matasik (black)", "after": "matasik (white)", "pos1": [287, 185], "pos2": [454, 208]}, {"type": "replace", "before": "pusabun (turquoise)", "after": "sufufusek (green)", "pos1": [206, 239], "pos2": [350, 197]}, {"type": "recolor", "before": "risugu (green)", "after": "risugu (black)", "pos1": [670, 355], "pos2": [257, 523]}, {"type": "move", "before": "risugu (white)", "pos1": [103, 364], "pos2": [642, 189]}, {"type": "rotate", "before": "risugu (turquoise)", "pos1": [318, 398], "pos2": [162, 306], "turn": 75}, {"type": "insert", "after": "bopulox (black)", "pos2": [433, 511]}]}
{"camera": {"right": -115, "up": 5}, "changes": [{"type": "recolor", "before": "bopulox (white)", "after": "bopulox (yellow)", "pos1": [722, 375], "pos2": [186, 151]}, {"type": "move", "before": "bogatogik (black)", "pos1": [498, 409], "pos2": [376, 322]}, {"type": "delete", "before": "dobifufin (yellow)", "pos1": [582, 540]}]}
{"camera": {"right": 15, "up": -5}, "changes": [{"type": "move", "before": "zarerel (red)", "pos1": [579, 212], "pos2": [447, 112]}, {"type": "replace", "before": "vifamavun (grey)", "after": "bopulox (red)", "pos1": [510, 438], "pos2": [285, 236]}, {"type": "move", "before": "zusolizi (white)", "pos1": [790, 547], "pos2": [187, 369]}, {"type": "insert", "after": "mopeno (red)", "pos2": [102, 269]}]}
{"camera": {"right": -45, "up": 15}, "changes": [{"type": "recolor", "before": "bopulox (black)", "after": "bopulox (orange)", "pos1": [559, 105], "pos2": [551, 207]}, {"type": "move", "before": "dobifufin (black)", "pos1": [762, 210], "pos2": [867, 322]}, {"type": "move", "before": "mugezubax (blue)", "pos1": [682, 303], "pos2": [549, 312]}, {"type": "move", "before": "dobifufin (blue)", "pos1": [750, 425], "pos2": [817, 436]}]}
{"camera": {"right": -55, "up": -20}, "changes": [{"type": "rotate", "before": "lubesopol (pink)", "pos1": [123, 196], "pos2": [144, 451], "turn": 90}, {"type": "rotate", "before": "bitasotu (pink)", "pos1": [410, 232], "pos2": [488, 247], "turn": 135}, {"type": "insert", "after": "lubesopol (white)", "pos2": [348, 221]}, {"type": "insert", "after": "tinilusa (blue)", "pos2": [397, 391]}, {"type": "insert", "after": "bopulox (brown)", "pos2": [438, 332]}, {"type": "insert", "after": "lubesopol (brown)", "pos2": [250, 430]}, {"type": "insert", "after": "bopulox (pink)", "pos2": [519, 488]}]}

*****

■ **WHAT IS NEEDED**:
Please give every entry again, precisely as it appears.

■ **OUTPUT FOR THIS EXERCISE**:
matasik (black)", "after": "matasik (white)", "pos1": [287, 185], "pos2": [454, 208]}, {"type": "replace", "before": "pusabun (turquoise)", "after": "sufufusek (green)", "pos1": [206, 239], "pos2": [350, 197]}, {"type": "recolor", "before": "risugu (green)", "after": "risugu (black)", "pos1": [670, 355], "pos2": [257, 523]}, {"type": "move", "before": "risugu (white)", "pos1": [103, 364], "pos2": [642, 189]}, {"type": "rotate", "before": "risugu (turquoise)", "pos1": [318, 398], "pos2": [162, 306], "turn": 75}, {"type": "insert", "after": "bopulox (black)", "pos2": [433, 511]}]}
{"camera": {"right": -115, "up": 5}, "changes": [{"type": "recolor", "before": "bopulox (white)", "after": "bopulox (yellow)", "pos1": [722, 375], "pos2": [186, 151]}, {"type": "move", "before": "bogatogik (black)", "pos1": [498, 409], "pos2": [376, 322]}, {"type": "delete", "before": "dobifufin (yellow)", "pos1": [582, 540]}]}
{"camera": {"right": 15, "up": -5}, "changes": [{"type": "move", "before": "zarerel (red)", "pos1": [579, 212], "pos2": [447, 112]}, {"type": "replace", "before": "vifamavun (grey)", "after": "bopulox (red)", "pos1": [510, 438], "pos2": [285, 236]}, {"type": "move", "before": "zusolizi (white)", "pos1": [790, 547], "pos2": [187, 369]}, {"type": "insert", "after": "mopeno (red)", "pos2": [102, 269]}]}
{"camera": {"right": -45, "up": 15}, "changes": [{"type": "recolor", "before": "bopulox (black)", "after": "bopulox (orange)", "pos1": [559, 105], "pos2": [551, 207]}, {"type": "move", "before": "dobifufin (black)", "pos1": [762, 210], "pos2": [867, 322]}, {"type": "move", "before": "mugezubax (blue)", "pos1": [682, 303], "pos2": [549, 312]}, {"type": "move", "before": "dobifufin (blue)", "pos1": [750, 425], "pos2": [817, 436]}]}
{"camera": {"right": -55, "up": -20}, "changes": [{"type": "rotate", "before": "lubesopol (pink)", "pos1": [123, 196], "pos2": [144, 451], "turn": 90}, {"type": "rotate", "before": "bitasotu (pink)", "pos1": [410, 232], "pos2": [488, 247], "turn": 135}, {"type": "insert", "after": "lubesopol (white)", "pos2": [348, 221]}, {"type": "insert", "after": "tinilusa (blue)", "pos2": [397, 391]}, {"type": "insert", "after": "bopulox (brown)", "pos2": [438, 332]}, {"type": "insert", "after": "lubesopol (brown)", "pos2": [250, 430]}, {"type": "insert", "after": "bopulox (pink)", "pos2": [519, 488]}]}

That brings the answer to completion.